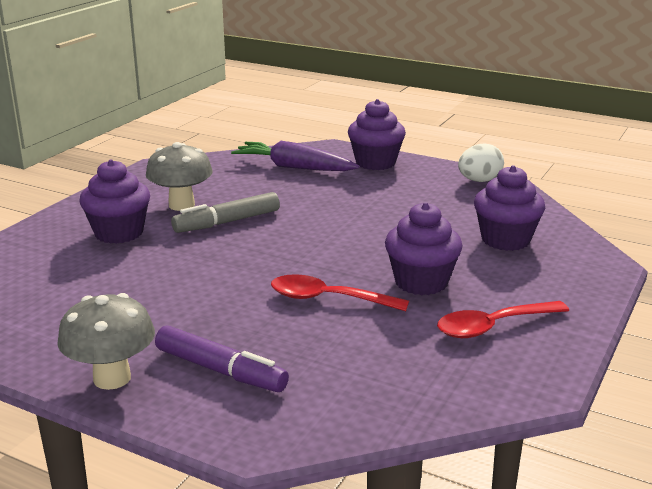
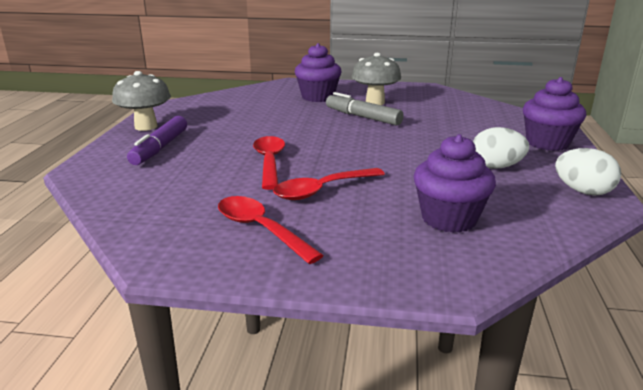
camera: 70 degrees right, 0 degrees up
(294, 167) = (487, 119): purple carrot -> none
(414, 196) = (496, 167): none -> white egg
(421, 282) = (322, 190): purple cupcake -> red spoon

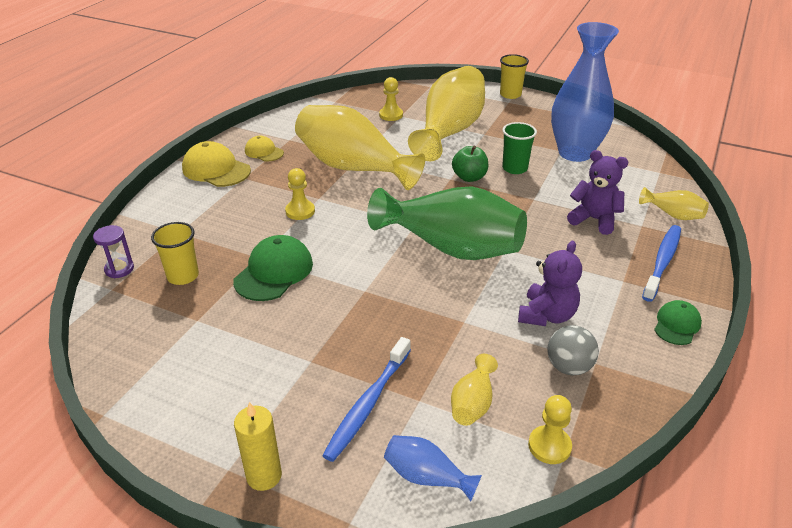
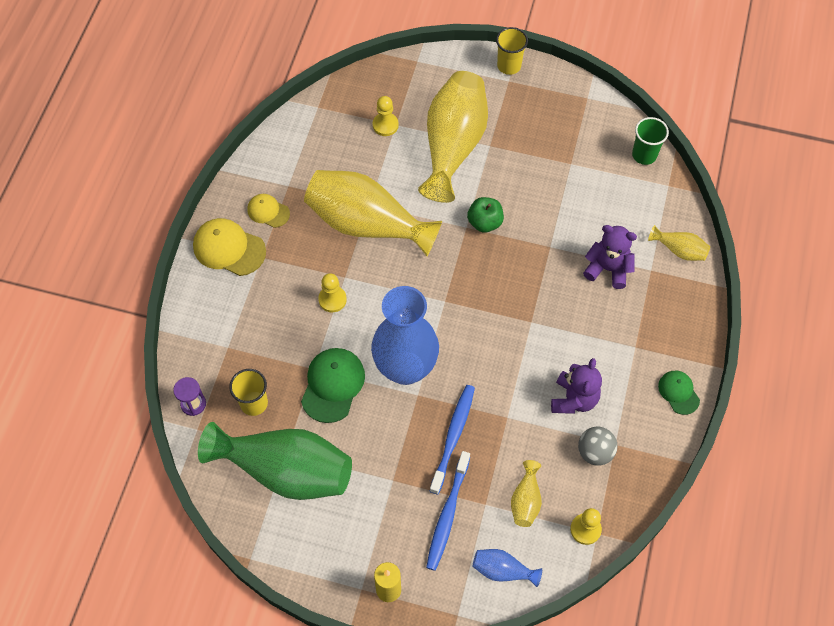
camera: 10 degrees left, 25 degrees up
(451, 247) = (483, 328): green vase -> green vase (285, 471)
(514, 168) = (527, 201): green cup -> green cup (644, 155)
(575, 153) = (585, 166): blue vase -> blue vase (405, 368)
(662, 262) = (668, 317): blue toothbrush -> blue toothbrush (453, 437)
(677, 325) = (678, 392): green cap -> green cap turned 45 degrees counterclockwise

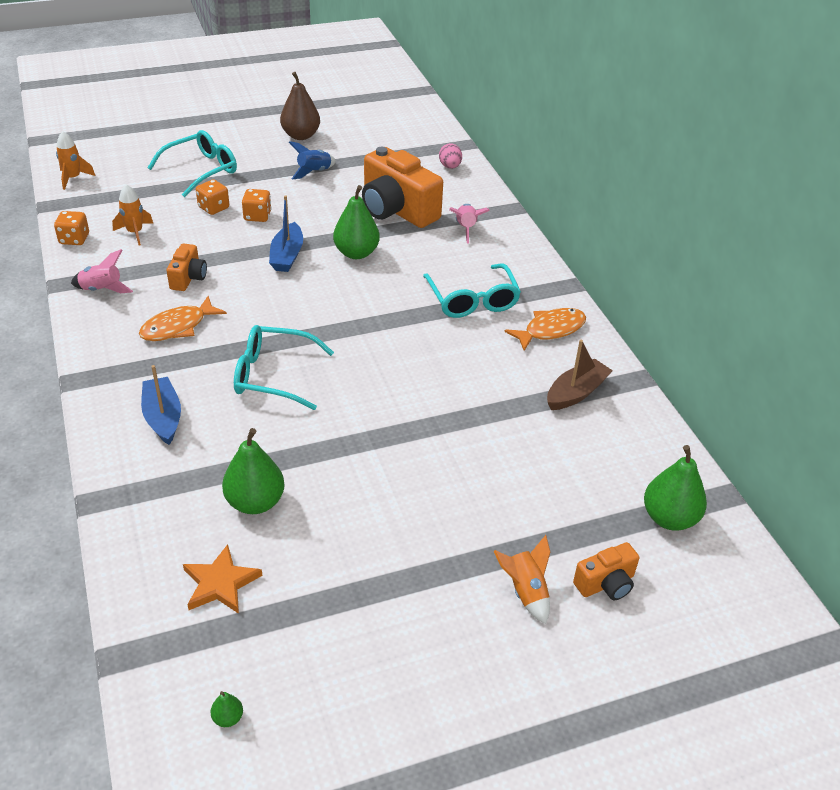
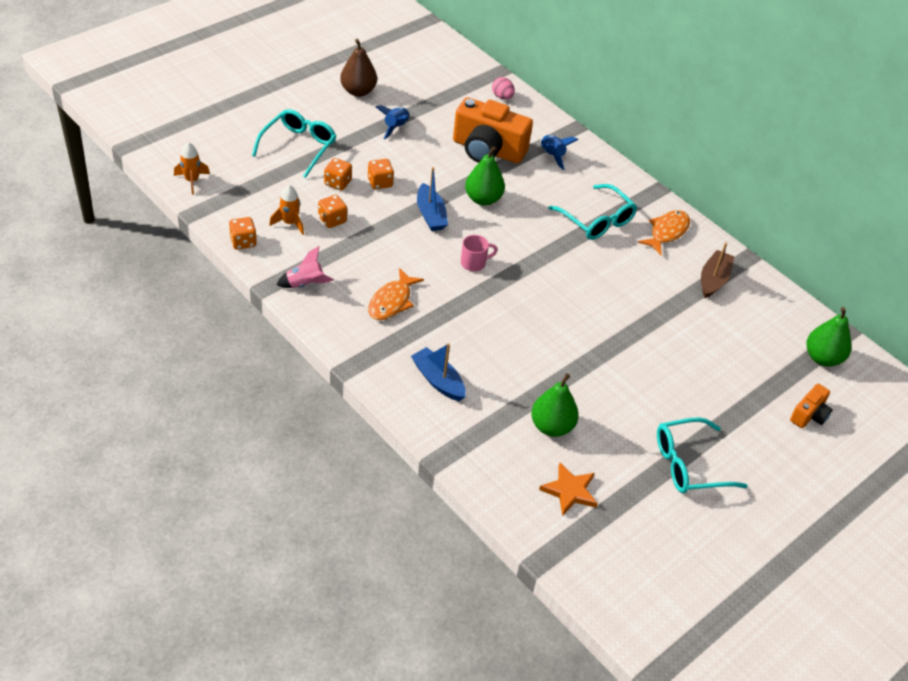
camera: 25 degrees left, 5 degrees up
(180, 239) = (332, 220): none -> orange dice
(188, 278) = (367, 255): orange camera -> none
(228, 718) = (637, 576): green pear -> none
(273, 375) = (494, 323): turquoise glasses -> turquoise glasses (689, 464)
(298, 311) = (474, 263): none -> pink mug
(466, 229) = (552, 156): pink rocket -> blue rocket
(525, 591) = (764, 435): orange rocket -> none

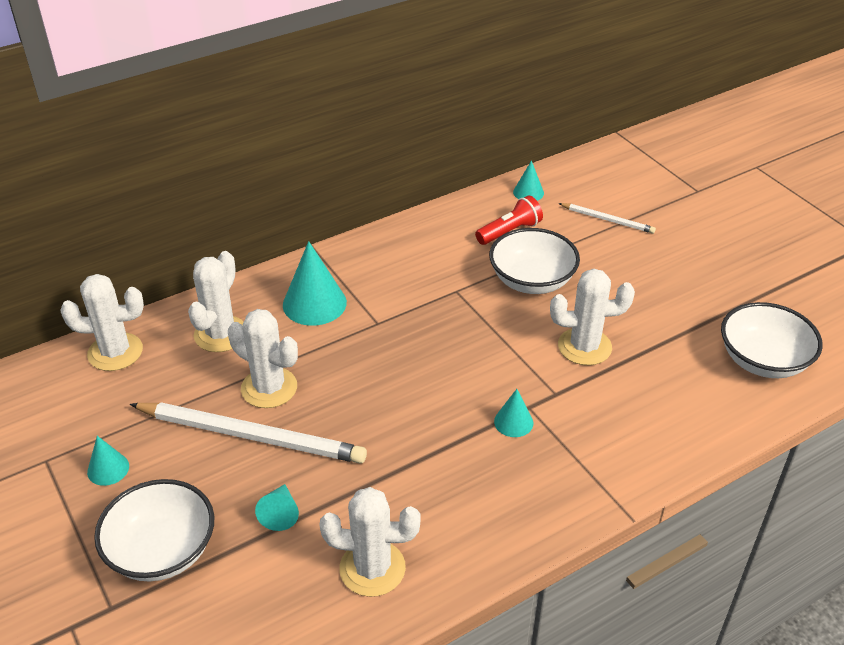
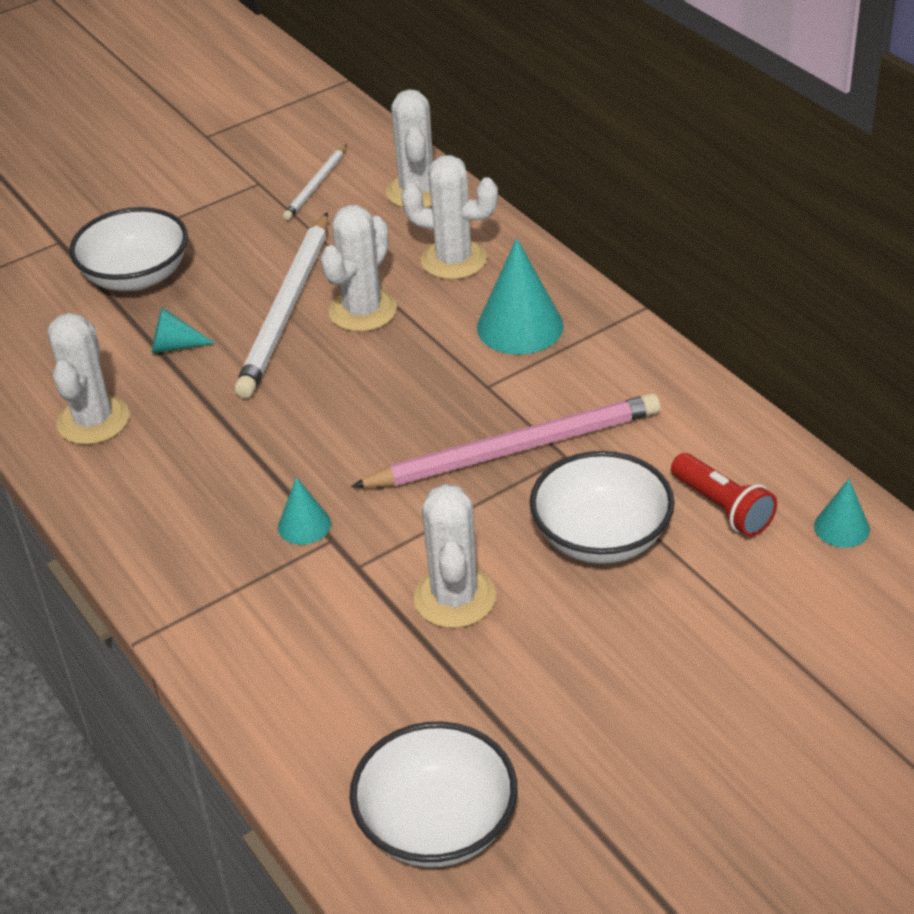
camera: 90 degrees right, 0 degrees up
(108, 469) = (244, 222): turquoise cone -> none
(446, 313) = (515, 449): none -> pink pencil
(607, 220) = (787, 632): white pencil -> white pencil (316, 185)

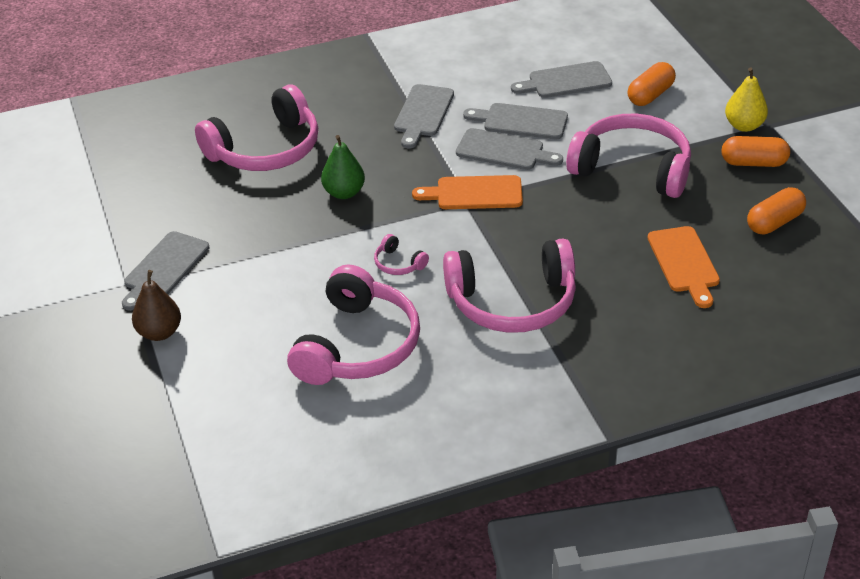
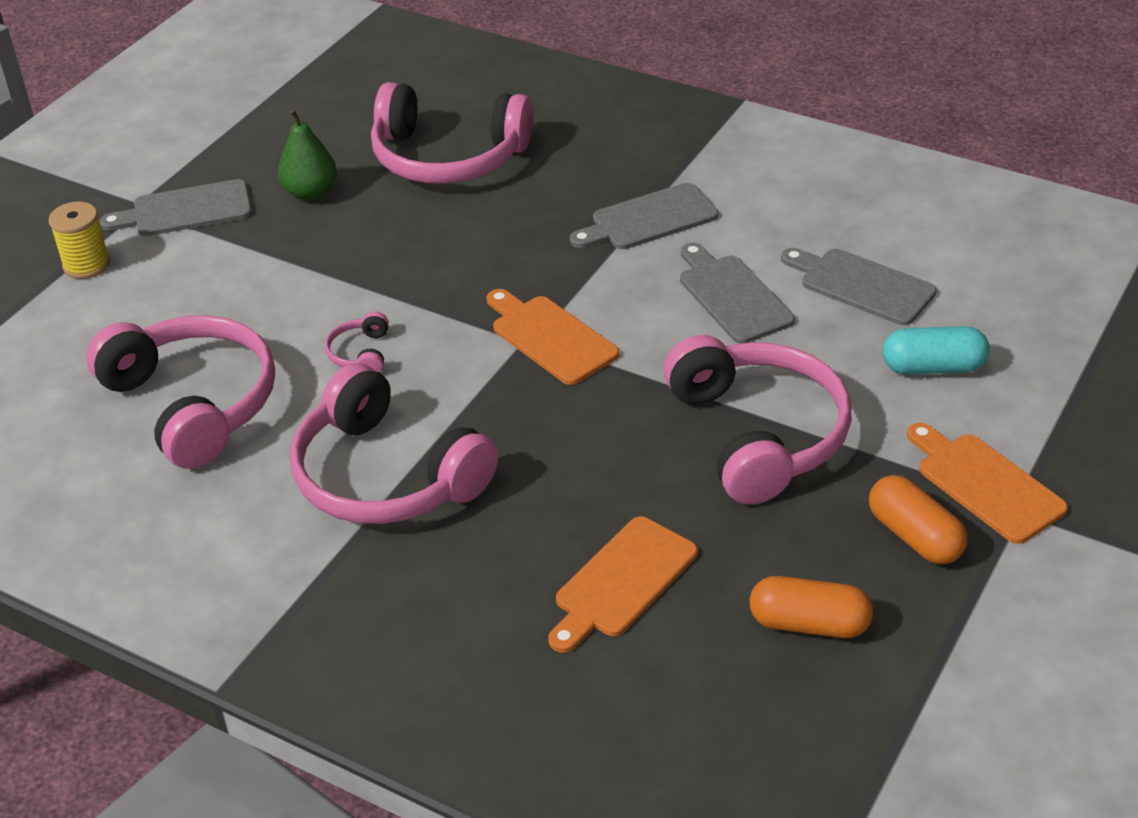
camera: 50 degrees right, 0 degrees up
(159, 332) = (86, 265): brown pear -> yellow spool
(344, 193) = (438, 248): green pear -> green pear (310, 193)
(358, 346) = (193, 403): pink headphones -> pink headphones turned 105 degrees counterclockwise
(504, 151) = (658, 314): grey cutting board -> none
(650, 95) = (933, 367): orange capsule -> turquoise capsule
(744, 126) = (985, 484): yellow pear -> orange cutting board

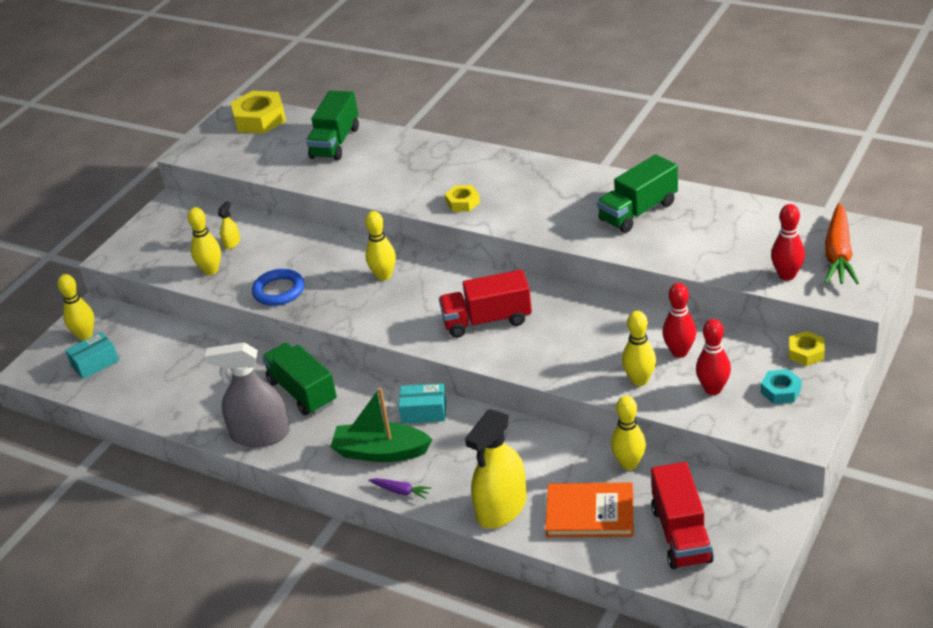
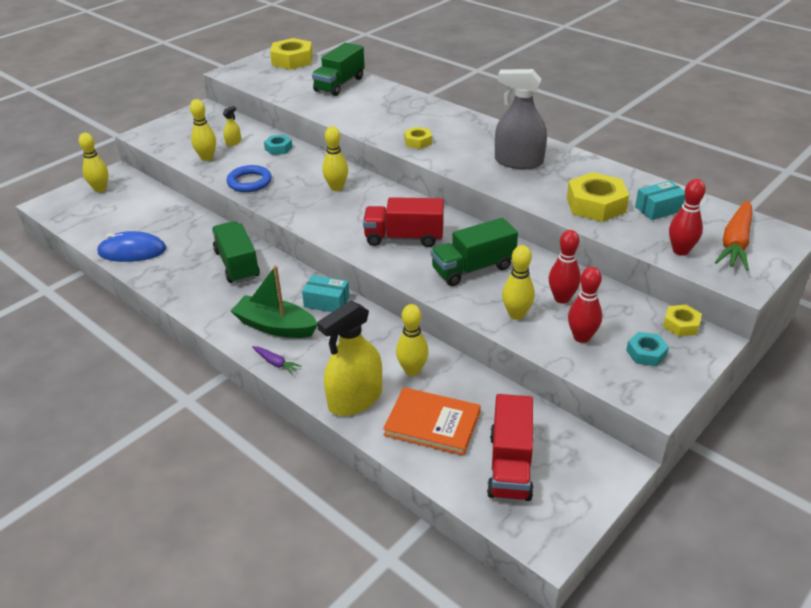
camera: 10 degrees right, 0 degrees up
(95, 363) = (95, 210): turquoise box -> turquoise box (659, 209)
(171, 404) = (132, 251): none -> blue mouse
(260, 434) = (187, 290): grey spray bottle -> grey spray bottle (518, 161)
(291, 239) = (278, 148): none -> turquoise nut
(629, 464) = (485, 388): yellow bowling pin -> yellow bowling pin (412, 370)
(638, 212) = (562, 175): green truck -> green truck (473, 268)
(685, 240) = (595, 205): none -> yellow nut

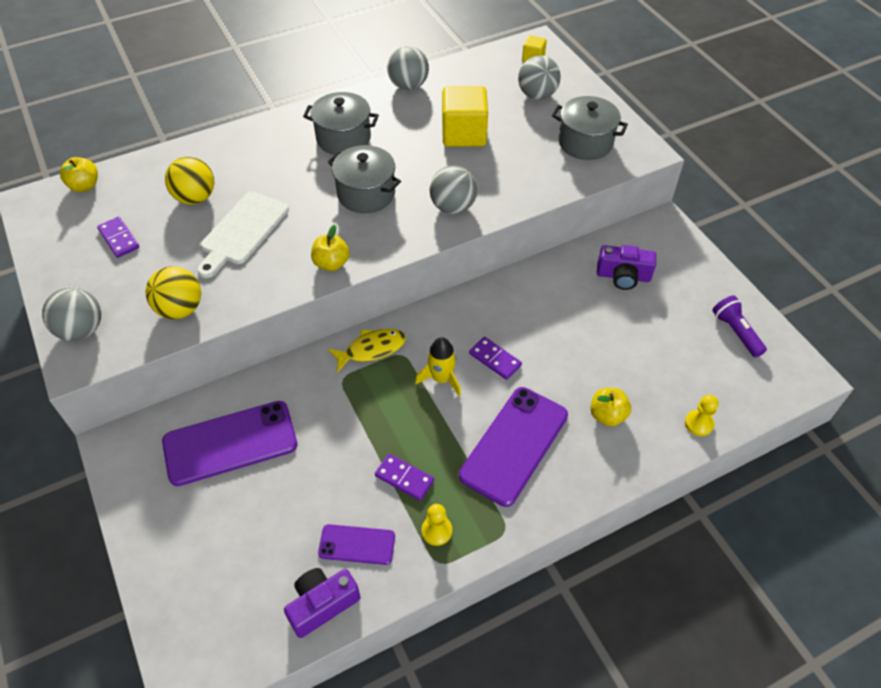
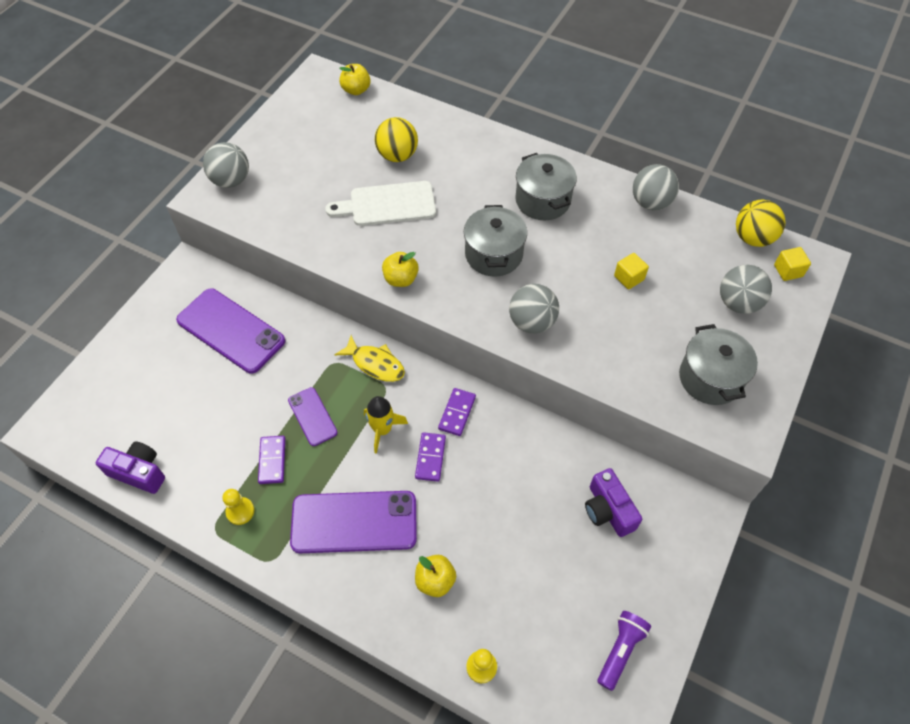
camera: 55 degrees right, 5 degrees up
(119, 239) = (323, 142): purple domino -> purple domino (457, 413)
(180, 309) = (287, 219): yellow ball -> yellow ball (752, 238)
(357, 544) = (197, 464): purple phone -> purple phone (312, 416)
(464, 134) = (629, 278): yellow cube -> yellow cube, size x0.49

Action item → Every entry above should be written out again verbatim, with no pictures included.

Written answer →
camera: 70 degrees right, 0 degrees up
(294, 167) = (487, 119): purple carrot -> none
(414, 196) = (496, 167): none -> white egg
(421, 282) = (322, 190): purple cupcake -> red spoon

camera: 10 degrees left, 25 degrees up
(451, 247) = (483, 328): green vase -> green vase (285, 471)
(514, 168) = (527, 201): green cup -> green cup (644, 155)
(575, 153) = (585, 166): blue vase -> blue vase (405, 368)
(662, 262) = (668, 317): blue toothbrush -> blue toothbrush (453, 437)
(677, 325) = (678, 392): green cap -> green cap turned 45 degrees counterclockwise

camera: 25 degrees left, 5 degrees up
(180, 239) = (332, 220): none -> orange dice
(188, 278) = (367, 255): orange camera -> none
(228, 718) = (637, 576): green pear -> none
(273, 375) = (494, 323): turquoise glasses -> turquoise glasses (689, 464)
(298, 311) = (474, 263): none -> pink mug
(466, 229) = (552, 156): pink rocket -> blue rocket
(525, 591) = (764, 435): orange rocket -> none

camera: 90 degrees right, 0 degrees up
(108, 469) = (244, 222): turquoise cone -> none
(446, 313) = (515, 449): none -> pink pencil
(607, 220) = (787, 632): white pencil -> white pencil (316, 185)

camera: 50 degrees right, 0 degrees up
(159, 332) = (86, 265): brown pear -> yellow spool
(344, 193) = (438, 248): green pear -> green pear (310, 193)
(358, 346) = (193, 403): pink headphones -> pink headphones turned 105 degrees counterclockwise
(504, 151) = (658, 314): grey cutting board -> none
(650, 95) = (933, 367): orange capsule -> turquoise capsule
(744, 126) = (985, 484): yellow pear -> orange cutting board

camera: 10 degrees right, 0 degrees up
(95, 363) = (95, 210): turquoise box -> turquoise box (659, 209)
(171, 404) = (132, 251): none -> blue mouse
(260, 434) = (187, 290): grey spray bottle -> grey spray bottle (518, 161)
(291, 239) = (278, 148): none -> turquoise nut
(629, 464) = (485, 388): yellow bowling pin -> yellow bowling pin (412, 370)
(638, 212) = (562, 175): green truck -> green truck (473, 268)
(685, 240) = (595, 205): none -> yellow nut

camera: 55 degrees right, 5 degrees up
(119, 239) = (323, 142): purple domino -> purple domino (457, 413)
(180, 309) = (287, 219): yellow ball -> yellow ball (752, 238)
(357, 544) = (197, 464): purple phone -> purple phone (312, 416)
(464, 134) = (629, 278): yellow cube -> yellow cube, size x0.49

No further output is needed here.